• **WORK REQUEST**: Show every line of the data that includes the word "blanc".

• **TASK INPUTS**:
+++++
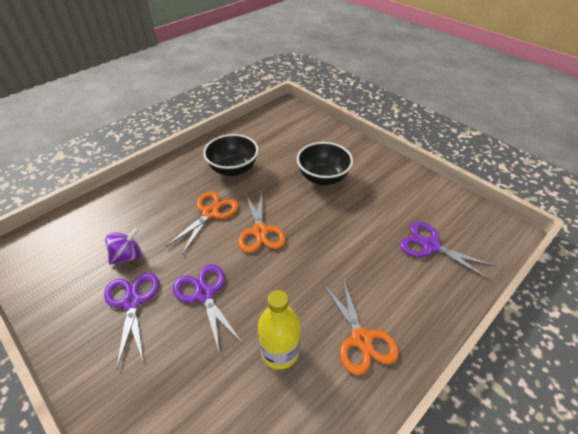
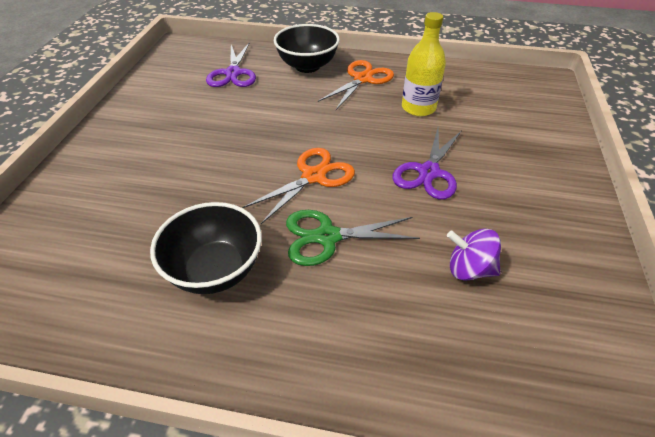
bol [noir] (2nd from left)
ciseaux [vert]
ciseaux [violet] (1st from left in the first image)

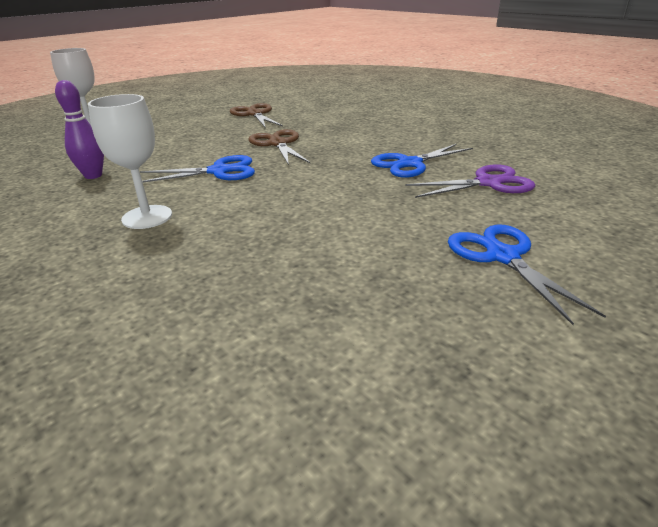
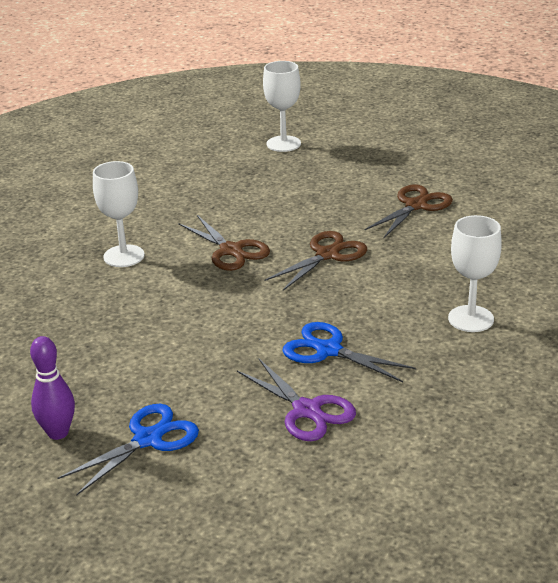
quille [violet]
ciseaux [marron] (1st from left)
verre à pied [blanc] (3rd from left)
+++++
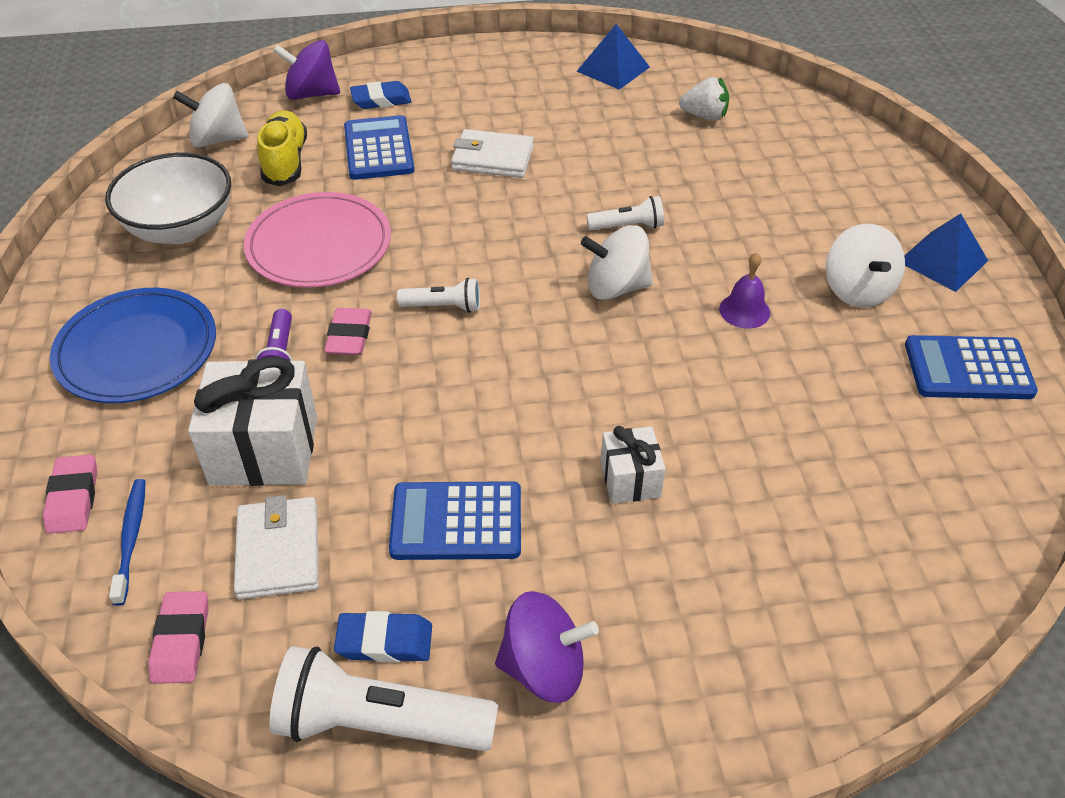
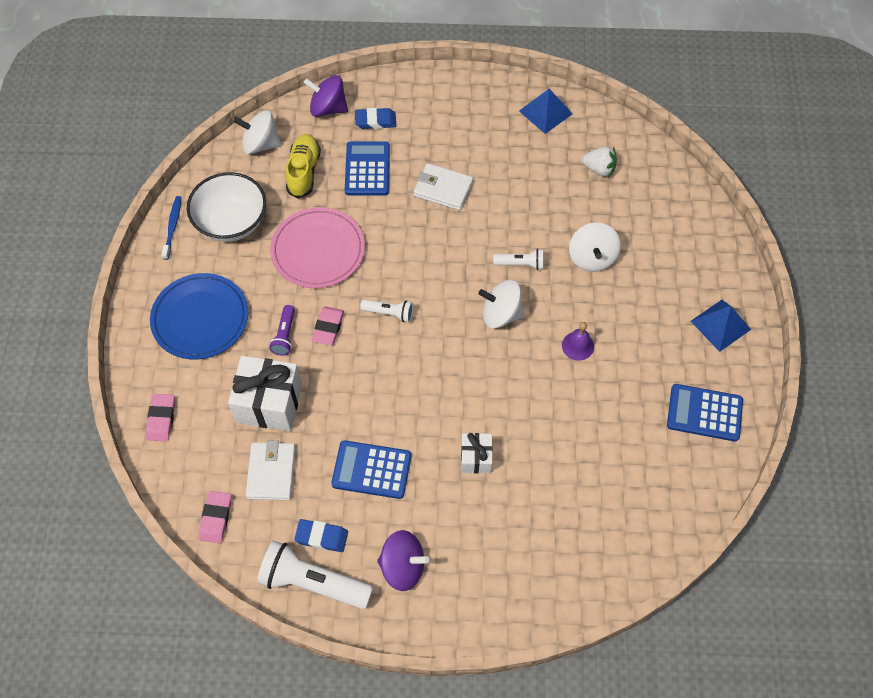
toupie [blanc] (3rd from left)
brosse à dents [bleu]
+++++
• **SOLUTION**:
verre à pied [blanc] (3rd from left)
toupie [blanc] (3rd from left)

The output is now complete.